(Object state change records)
⟨
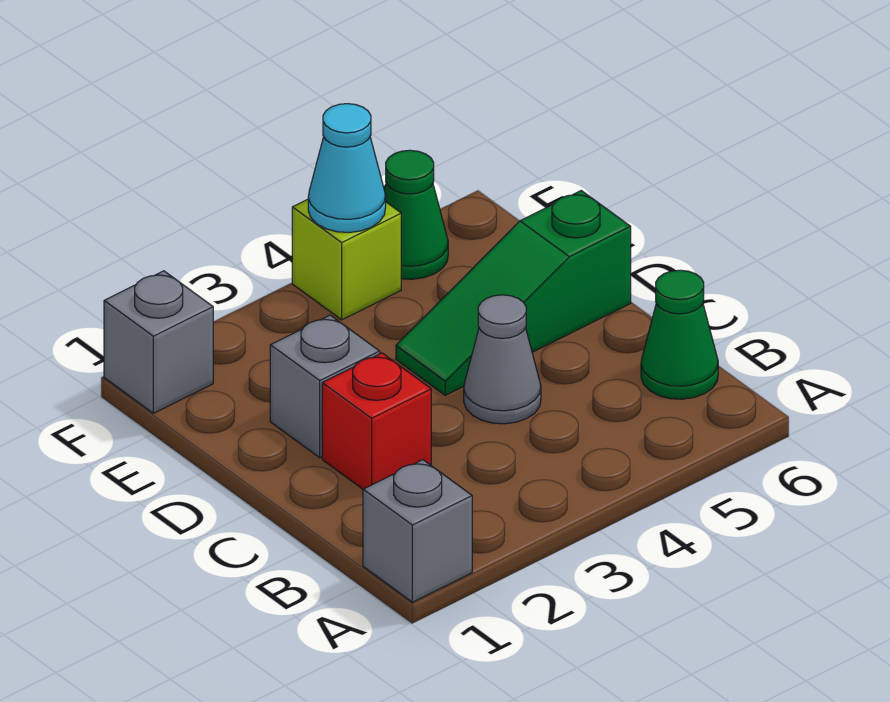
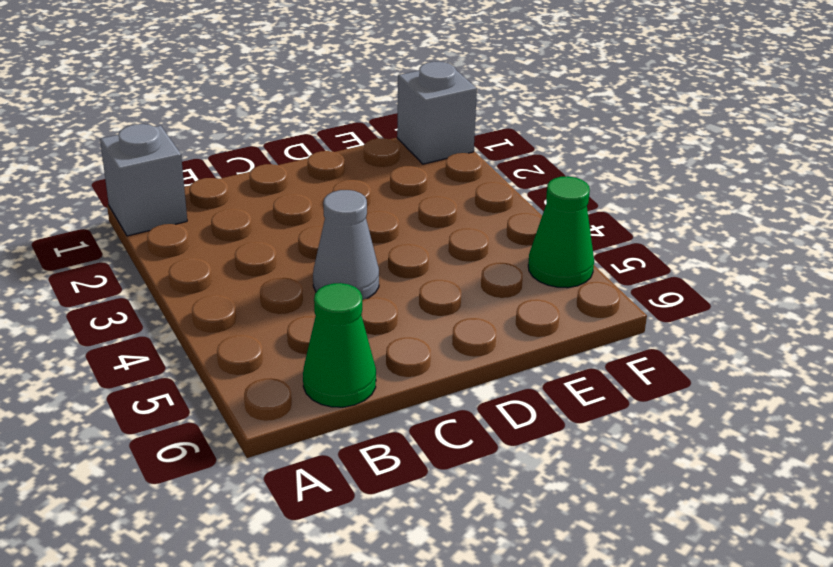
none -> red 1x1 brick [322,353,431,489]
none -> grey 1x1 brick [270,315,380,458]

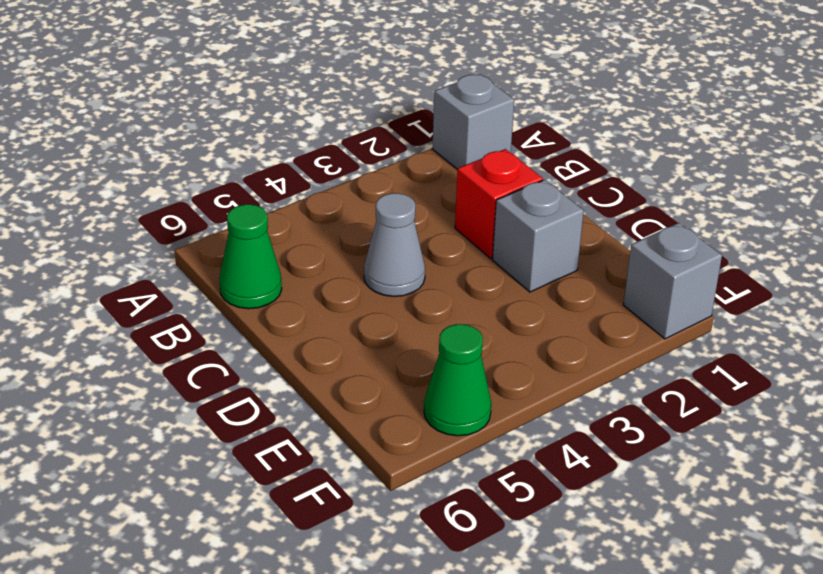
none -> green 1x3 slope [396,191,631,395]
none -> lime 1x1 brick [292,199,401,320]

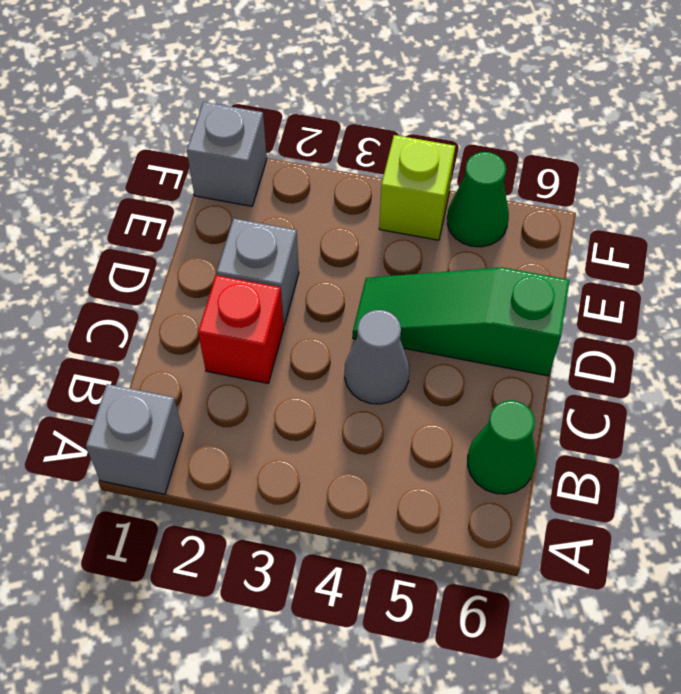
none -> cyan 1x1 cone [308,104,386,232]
⟩
The task - Return, from the data, each line that has the word "brick" in it.

Exercise response -
none -> red 1x1 brick [322,353,431,489]
none -> grey 1x1 brick [270,315,380,458]
none -> lime 1x1 brick [292,199,401,320]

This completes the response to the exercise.